◆ Instructions for the task: Copy the data verbatim and leave out every picture.

◆ Record excerpts:
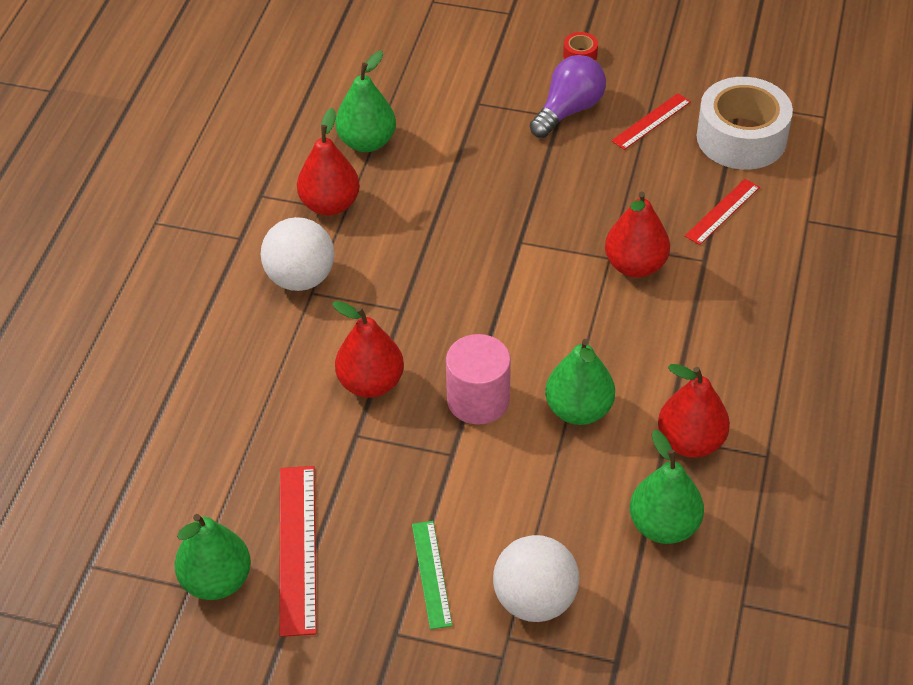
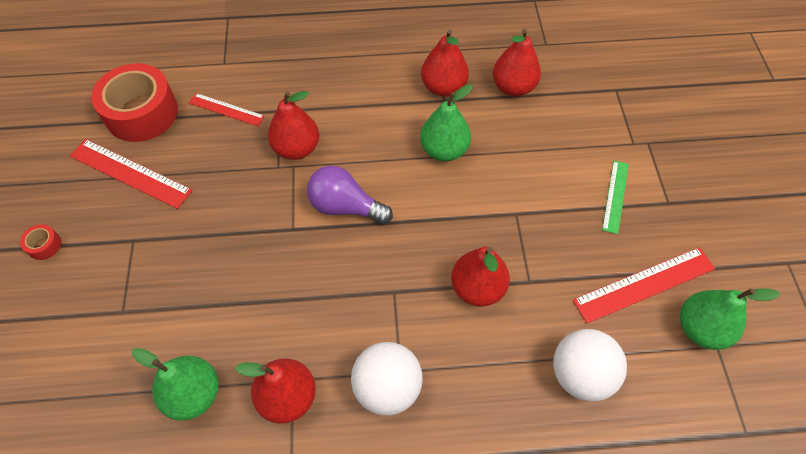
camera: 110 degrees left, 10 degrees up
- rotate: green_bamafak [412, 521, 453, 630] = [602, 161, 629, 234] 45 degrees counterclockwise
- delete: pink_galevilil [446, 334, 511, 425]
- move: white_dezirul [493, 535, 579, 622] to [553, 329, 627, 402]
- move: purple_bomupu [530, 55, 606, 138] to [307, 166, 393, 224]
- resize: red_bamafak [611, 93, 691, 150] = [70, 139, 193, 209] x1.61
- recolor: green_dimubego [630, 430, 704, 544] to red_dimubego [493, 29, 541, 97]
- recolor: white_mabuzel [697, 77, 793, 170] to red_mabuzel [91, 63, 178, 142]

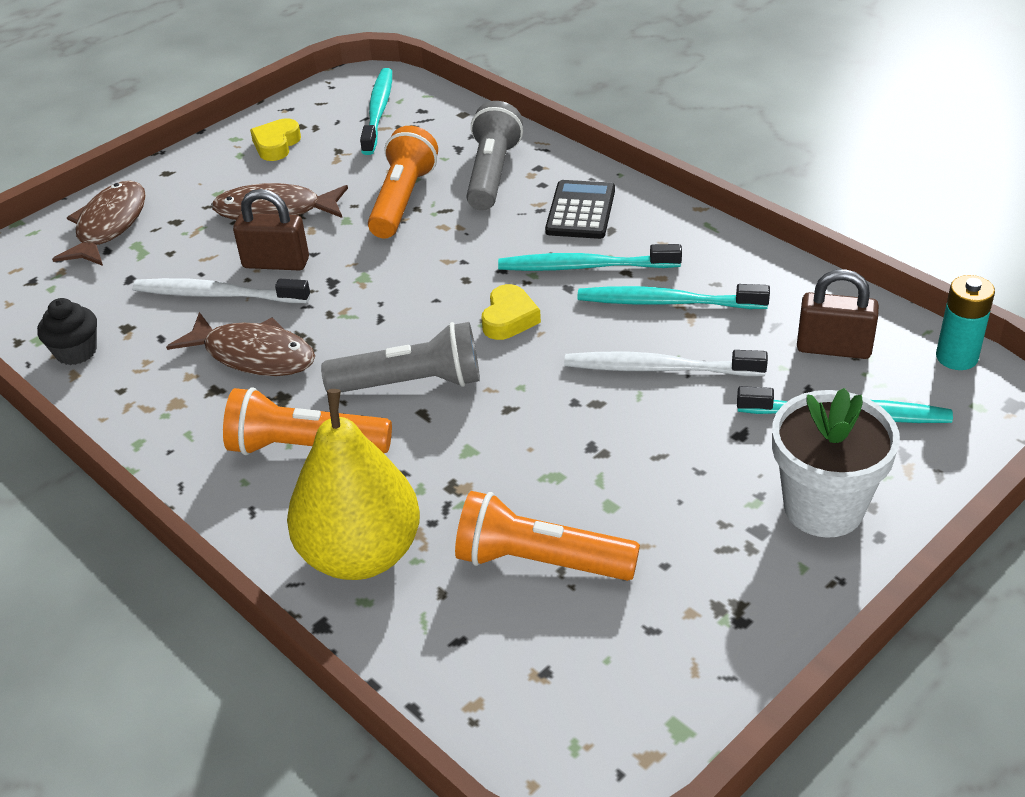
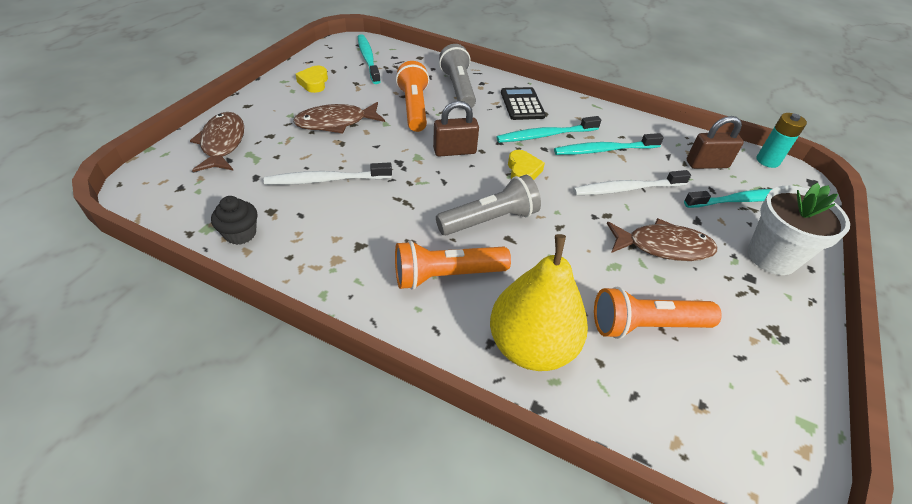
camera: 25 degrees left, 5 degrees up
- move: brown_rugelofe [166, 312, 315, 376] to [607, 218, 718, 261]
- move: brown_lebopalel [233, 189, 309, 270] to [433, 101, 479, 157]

◆ Answer box:
camera: 110 degrees left, 10 degrees up
- rotate: green_bamafak [412, 521, 453, 630] = [602, 161, 629, 234] 45 degrees counterclockwise
- delete: pink_galevilil [446, 334, 511, 425]
- move: white_dezirul [493, 535, 579, 622] to [553, 329, 627, 402]
- move: purple_bomupu [530, 55, 606, 138] to [307, 166, 393, 224]
- resize: red_bamafak [611, 93, 691, 150] = [70, 139, 193, 209] x1.61
- recolor: green_dimubego [630, 430, 704, 544] to red_dimubego [493, 29, 541, 97]
- recolor: white_mabuzel [697, 77, 793, 170] to red_mabuzel [91, 63, 178, 142]

camera: 25 degrees left, 5 degrees up
- move: brown_rugelofe [166, 312, 315, 376] to [607, 218, 718, 261]
- move: brown_lebopalel [233, 189, 309, 270] to [433, 101, 479, 157]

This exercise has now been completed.